Among the lines of the material, copy those that hold the string "blue".

Stored data ::
**********
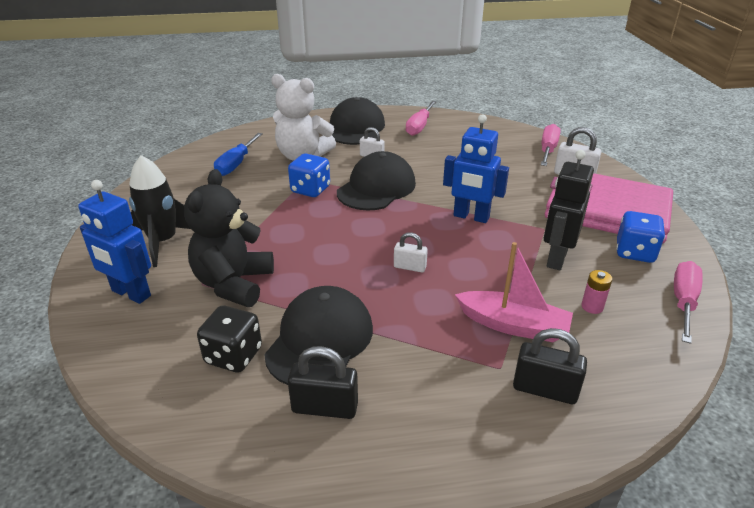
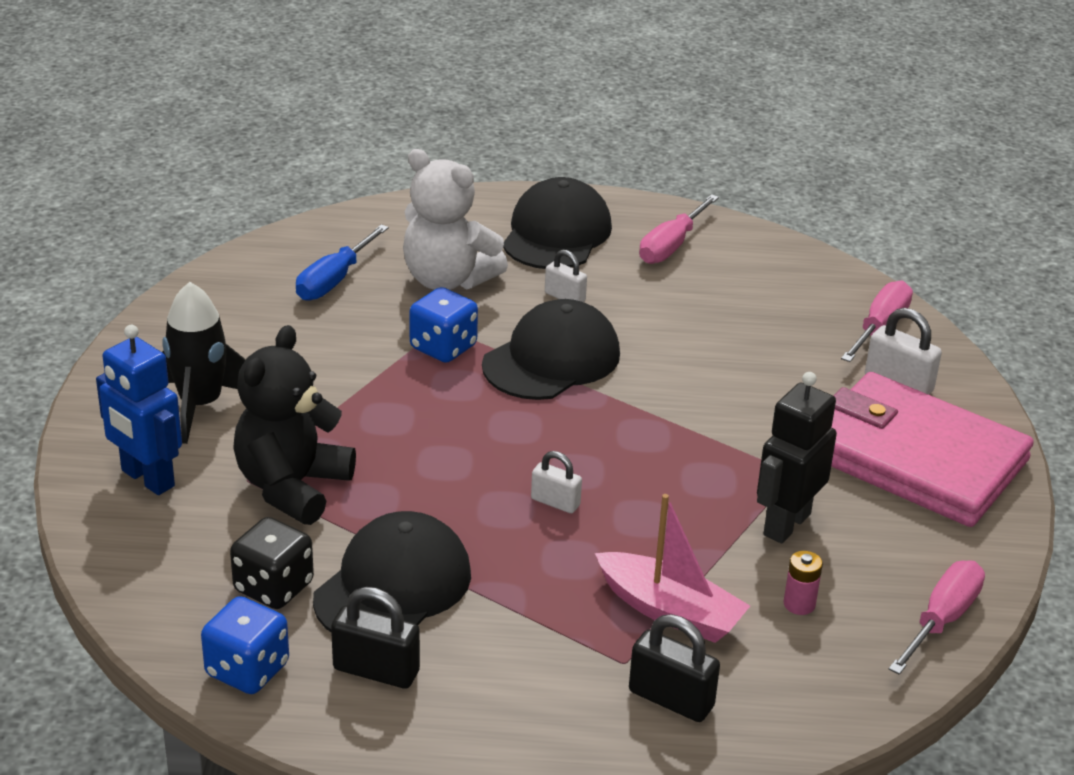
camera: 10 degrees right, 0 degrees up
(471, 217) = (685, 435): blue robot -> none
(634, 252) = (916, 534): blue dice -> blue dice (247, 670)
**********
Your solution ::
(471, 217) = (685, 435): blue robot -> none
(634, 252) = (916, 534): blue dice -> blue dice (247, 670)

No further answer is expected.